Task objective — For the records below, output word for word the lines from the one with "red star: (158, 38) -> (150, 17), moved" up to and including the one with "cyan cross: (68, 107) -> (41, 83), moved". No pictures.

Supplied data —
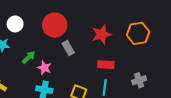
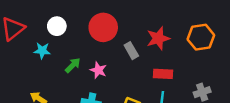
gray rectangle: (68, 48) -> (131, 51), moved
pink star: (44, 68) -> (98, 70), moved

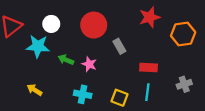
red star: (158, 38) -> (150, 17), moved
cyan star: (42, 51) -> (38, 46), size x1.5
green arrow: (73, 65) -> (66, 60), turned -112

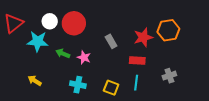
red star: (150, 17) -> (143, 37), moved
red circle: (94, 25) -> (74, 23), moved

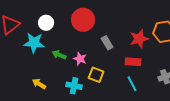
red circle: (74, 23) -> (83, 20), moved
yellow arrow: (35, 81) -> (39, 84), moved
cyan line: (136, 83) -> (132, 84), turned -35
yellow square: (111, 88) -> (96, 75), moved

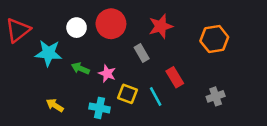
white circle: (46, 23) -> (77, 28), moved
red star: (139, 39) -> (161, 26), moved
red rectangle: (133, 62) -> (175, 77), turned 56
cyan line: (132, 84) -> (156, 96), moved

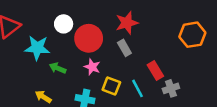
red circle: (111, 24) -> (89, 38), moved
red star: (161, 26) -> (127, 23), moved
green arrow: (80, 68) -> (58, 68), moved
gray cross: (216, 96) -> (171, 88), moved

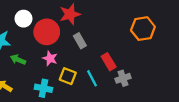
red star: (127, 23) -> (70, 14), moved

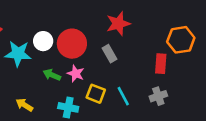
red star: (70, 14) -> (118, 24), moved
white circle: (24, 19) -> (43, 41), moved
green arrow: (18, 60) -> (52, 75), moved
red rectangle: (109, 62) -> (161, 64), moved, turned 35

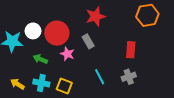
orange hexagon: (181, 40) -> (147, 15), moved
pink star: (76, 74) -> (67, 54), moved
yellow square: (96, 94) -> (64, 86), moved
cyan cross: (68, 107) -> (41, 83), moved

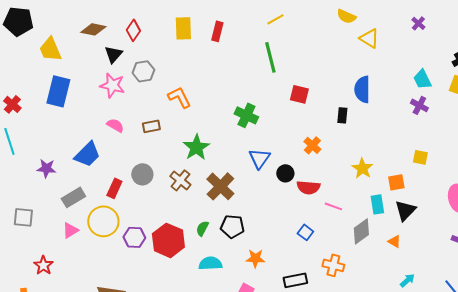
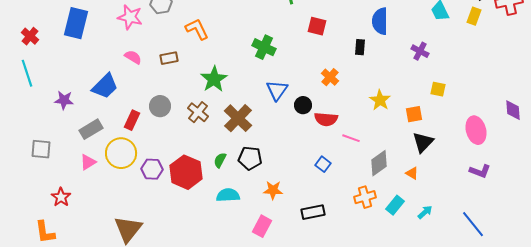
purple cross: (419, 105) -> (420, 51), moved
cyan rectangle: (377, 204) -> (395, 205), moved, turned 48
orange cross: (333, 265) -> (365, 197), moved, turned -30

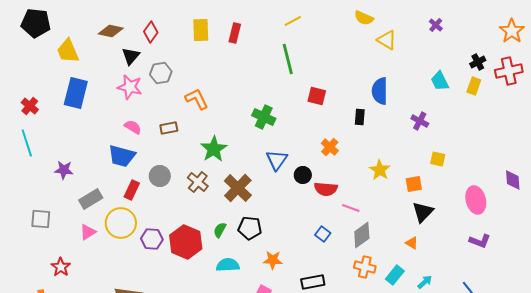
blue trapezoid: (105, 86) -> (122, 156), moved, turned 60
gray diamond: (379, 163) -> (362, 235), moved
orange cross: (365, 197) -> (365, 267), turned 30

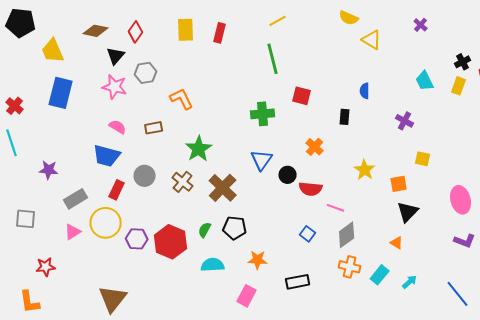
blue semicircle: (380, 91) -> (365, 91), size x0.6
green cross: (264, 117) -> (263, 114), moved, turned -30
red star: (61, 267) -> (46, 267), turned 30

Answer for the task —
red star: (158, 38) -> (150, 17), moved
cyan star: (42, 51) -> (38, 46), size x1.5
green arrow: (73, 65) -> (66, 60), turned -112

red star: (150, 17) -> (143, 37), moved
red circle: (94, 25) -> (74, 23), moved

red circle: (74, 23) -> (83, 20), moved
yellow arrow: (35, 81) -> (39, 84), moved
cyan line: (136, 83) -> (132, 84), turned -35
yellow square: (111, 88) -> (96, 75), moved

white circle: (46, 23) -> (77, 28), moved
red star: (139, 39) -> (161, 26), moved
red rectangle: (133, 62) -> (175, 77), turned 56
cyan line: (132, 84) -> (156, 96), moved

red circle: (111, 24) -> (89, 38), moved
red star: (161, 26) -> (127, 23), moved
green arrow: (80, 68) -> (58, 68), moved
gray cross: (216, 96) -> (171, 88), moved

red star: (127, 23) -> (70, 14), moved

red star: (70, 14) -> (118, 24), moved
white circle: (24, 19) -> (43, 41), moved
green arrow: (18, 60) -> (52, 75), moved
red rectangle: (109, 62) -> (161, 64), moved, turned 35

orange hexagon: (181, 40) -> (147, 15), moved
pink star: (76, 74) -> (67, 54), moved
yellow square: (96, 94) -> (64, 86), moved
cyan cross: (68, 107) -> (41, 83), moved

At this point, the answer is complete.